Repeat the lines from the line with "brown carton: 1 -> 3" to the line with "red spinning top: 6 -> 8" in the listing below, keeping both end lines and adding nothing.
- Opening Delimiter -
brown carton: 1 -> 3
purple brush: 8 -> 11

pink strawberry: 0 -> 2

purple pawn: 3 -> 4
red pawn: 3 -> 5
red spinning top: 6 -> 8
- Closing Delimiter -
- Opening Delimiter -
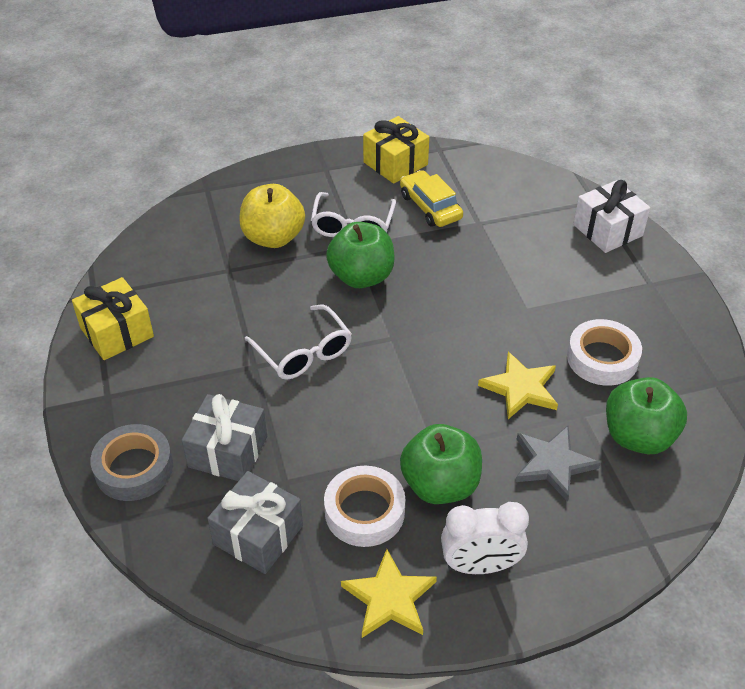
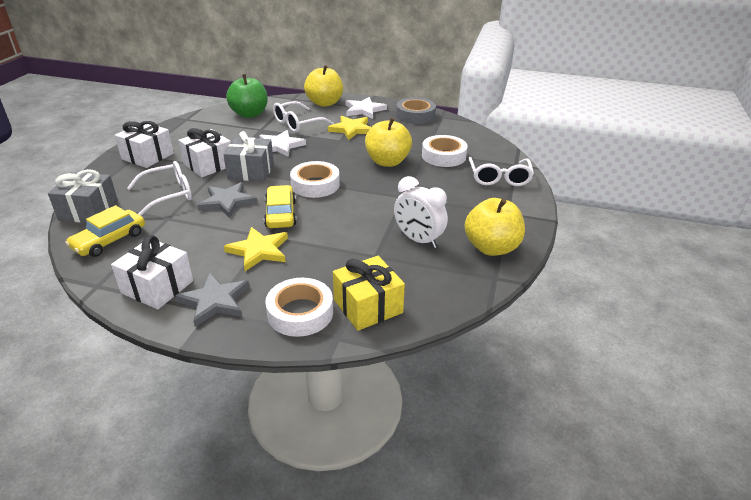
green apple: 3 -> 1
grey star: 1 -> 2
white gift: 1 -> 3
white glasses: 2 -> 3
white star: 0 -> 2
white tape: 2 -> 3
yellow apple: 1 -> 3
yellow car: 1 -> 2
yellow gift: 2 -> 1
- Closing Delimiter -
- Opening Delimiter -
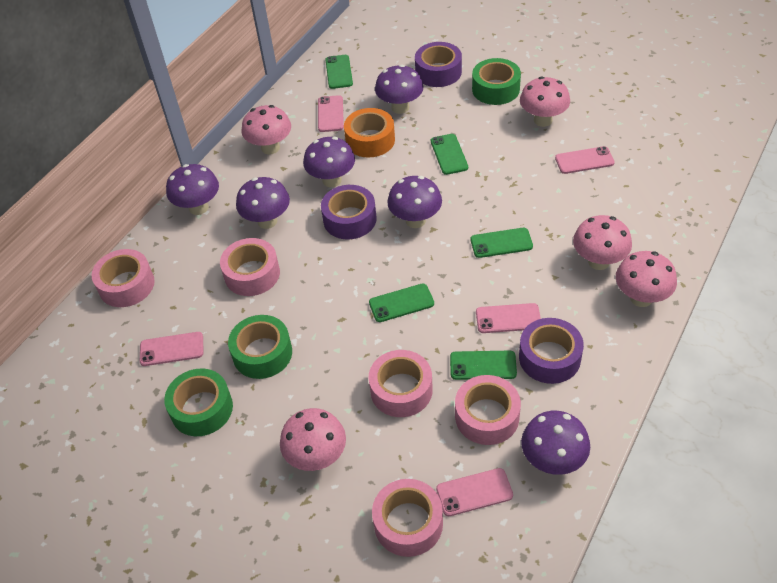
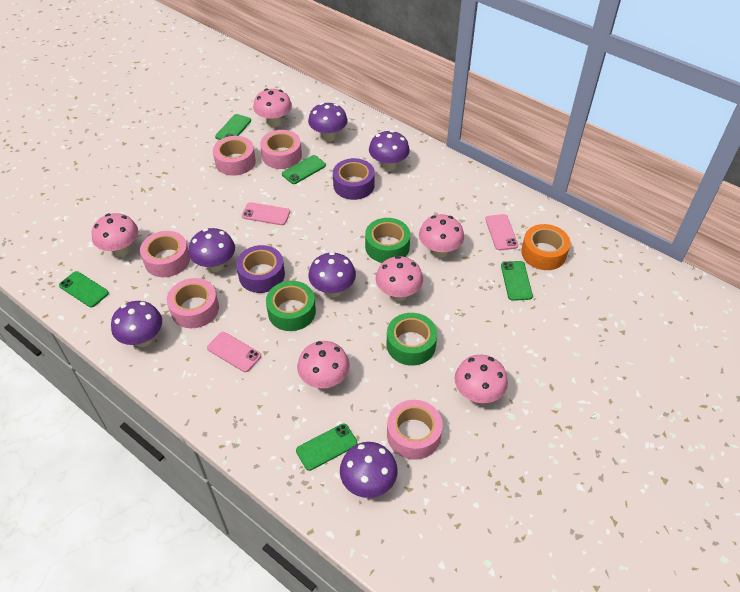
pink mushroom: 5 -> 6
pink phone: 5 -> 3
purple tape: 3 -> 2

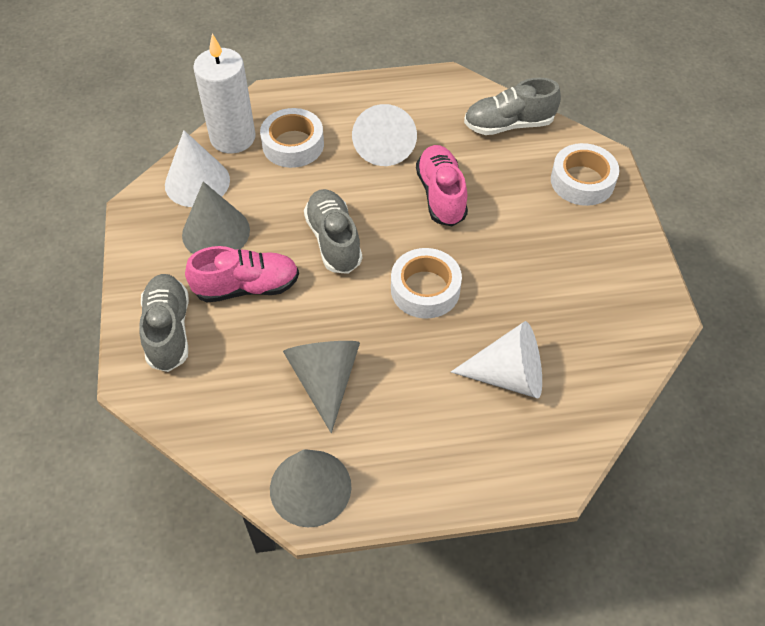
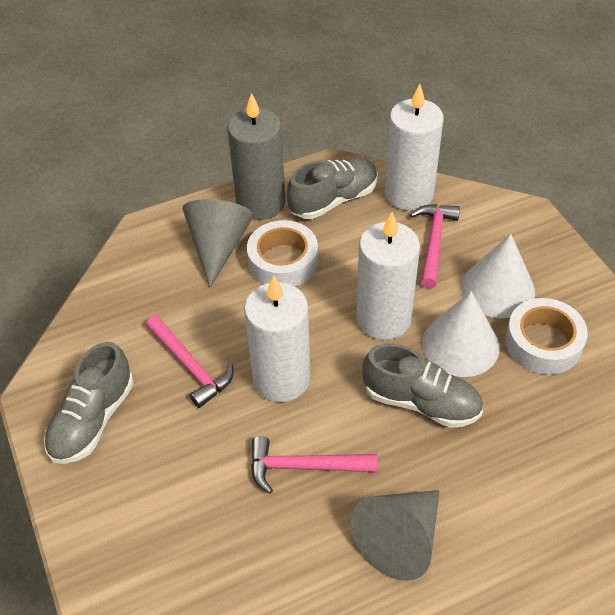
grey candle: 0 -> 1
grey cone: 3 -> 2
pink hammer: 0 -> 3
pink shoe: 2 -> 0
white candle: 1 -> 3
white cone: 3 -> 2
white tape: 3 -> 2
- Closing Delimiter -
Result:
brown carton: 1 -> 3
purple brush: 8 -> 11

pink strawberry: 0 -> 2

purple pawn: 3 -> 4
red pawn: 3 -> 5
red spinning top: 6 -> 8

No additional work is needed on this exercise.